──────── Material for this task ────────

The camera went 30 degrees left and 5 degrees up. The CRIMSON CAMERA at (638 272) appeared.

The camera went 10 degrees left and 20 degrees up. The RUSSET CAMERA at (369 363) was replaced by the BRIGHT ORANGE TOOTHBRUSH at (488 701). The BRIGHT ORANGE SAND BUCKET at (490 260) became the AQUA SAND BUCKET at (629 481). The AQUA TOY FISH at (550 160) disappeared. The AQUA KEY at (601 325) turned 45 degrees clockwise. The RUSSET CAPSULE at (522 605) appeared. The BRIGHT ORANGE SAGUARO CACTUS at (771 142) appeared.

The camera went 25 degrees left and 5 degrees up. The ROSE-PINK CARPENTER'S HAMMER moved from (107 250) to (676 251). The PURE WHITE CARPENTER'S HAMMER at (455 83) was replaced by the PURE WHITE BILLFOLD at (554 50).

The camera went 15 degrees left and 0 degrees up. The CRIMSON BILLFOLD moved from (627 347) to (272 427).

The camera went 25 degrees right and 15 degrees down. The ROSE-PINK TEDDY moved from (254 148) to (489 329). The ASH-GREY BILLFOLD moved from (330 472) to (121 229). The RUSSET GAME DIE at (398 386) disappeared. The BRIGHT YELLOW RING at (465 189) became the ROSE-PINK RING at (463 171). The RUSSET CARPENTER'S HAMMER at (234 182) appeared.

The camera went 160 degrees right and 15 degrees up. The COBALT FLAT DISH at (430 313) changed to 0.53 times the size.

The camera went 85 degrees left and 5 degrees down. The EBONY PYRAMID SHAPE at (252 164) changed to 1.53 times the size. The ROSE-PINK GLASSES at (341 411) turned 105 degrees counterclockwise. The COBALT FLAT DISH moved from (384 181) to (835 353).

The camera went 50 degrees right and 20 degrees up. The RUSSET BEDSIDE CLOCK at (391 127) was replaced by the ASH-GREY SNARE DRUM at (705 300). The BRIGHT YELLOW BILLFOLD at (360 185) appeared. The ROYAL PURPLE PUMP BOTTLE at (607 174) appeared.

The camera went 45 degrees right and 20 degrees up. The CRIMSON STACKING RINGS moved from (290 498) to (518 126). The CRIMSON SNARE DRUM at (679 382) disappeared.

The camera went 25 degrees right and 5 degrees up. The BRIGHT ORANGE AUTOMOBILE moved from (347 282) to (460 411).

────────

Would you please return all lines of the data that include the word "COBALT"?

The camera went 160 degrees right and 15 degrees up. The COBALT FLAT DISH at (430 313) changed to 0.53 times the size.
The camera went 85 degrees left and 5 degrees down. The EBONY PYRAMID SHAPE at (252 164) changed to 1.53 times the size. The ROSE-PINK GLASSES at (341 411) turned 105 degrees counterclockwise. The COBALT FLAT DISH moved from (384 181) to (835 353).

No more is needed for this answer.